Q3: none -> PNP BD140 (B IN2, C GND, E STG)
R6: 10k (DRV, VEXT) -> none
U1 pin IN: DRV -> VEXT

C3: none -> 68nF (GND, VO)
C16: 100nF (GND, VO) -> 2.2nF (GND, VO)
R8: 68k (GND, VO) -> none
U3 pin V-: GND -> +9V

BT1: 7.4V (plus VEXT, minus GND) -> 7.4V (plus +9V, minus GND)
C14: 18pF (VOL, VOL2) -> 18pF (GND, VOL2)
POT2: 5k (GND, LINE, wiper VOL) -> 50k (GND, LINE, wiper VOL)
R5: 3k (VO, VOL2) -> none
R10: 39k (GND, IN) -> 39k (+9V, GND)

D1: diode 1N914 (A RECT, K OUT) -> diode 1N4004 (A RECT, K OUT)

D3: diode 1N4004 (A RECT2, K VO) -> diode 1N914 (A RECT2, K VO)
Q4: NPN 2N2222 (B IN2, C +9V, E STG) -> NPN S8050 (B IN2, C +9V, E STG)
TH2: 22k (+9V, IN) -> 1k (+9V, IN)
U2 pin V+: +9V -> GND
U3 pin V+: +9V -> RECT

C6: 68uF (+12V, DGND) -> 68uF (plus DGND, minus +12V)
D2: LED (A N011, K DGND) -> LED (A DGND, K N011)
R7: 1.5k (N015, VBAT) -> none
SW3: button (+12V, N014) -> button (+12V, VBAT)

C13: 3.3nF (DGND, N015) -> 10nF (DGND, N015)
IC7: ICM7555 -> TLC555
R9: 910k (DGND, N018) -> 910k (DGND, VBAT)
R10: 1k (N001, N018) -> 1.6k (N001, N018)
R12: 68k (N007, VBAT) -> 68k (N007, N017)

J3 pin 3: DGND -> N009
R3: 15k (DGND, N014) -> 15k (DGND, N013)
——————
## [Goal of the exercise]
Your answer should consist of all lines above that include the string "minus".

## [Exercise solution]
BT1: 7.4V (plus VEXT, minus GND) -> 7.4V (plus +9V, minus GND)
C6: 68uF (+12V, DGND) -> 68uF (plus DGND, minus +12V)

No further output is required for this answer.